HOW TO COMPLETE THIS TASK |
Repeat only the lines below from the one containing "camera: 25 degrees right, 10 degrees down" through the one containing "(572, 343) = (516, 301): blue", inclusive, exactly as written.

INPUT MATERIAL |
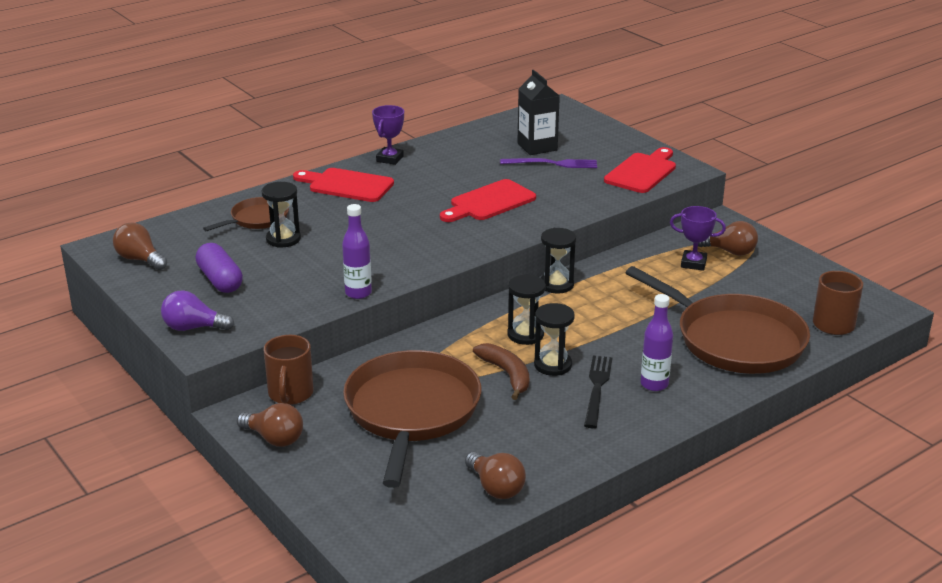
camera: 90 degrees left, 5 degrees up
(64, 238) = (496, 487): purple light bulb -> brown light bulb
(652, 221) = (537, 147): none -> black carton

* * *

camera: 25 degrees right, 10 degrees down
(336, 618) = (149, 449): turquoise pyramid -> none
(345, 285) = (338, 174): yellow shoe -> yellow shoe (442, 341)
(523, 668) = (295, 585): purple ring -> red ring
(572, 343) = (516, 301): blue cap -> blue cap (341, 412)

SOLUTION TO THIS PROBLEM |
camera: 25 degrees right, 10 degrees down
(336, 618) = (149, 449): turquoise pyramid -> none
(345, 285) = (338, 174): yellow shoe -> yellow shoe (442, 341)
(523, 668) = (295, 585): purple ring -> red ring
(572, 343) = (516, 301): blue cap -> blue cap (341, 412)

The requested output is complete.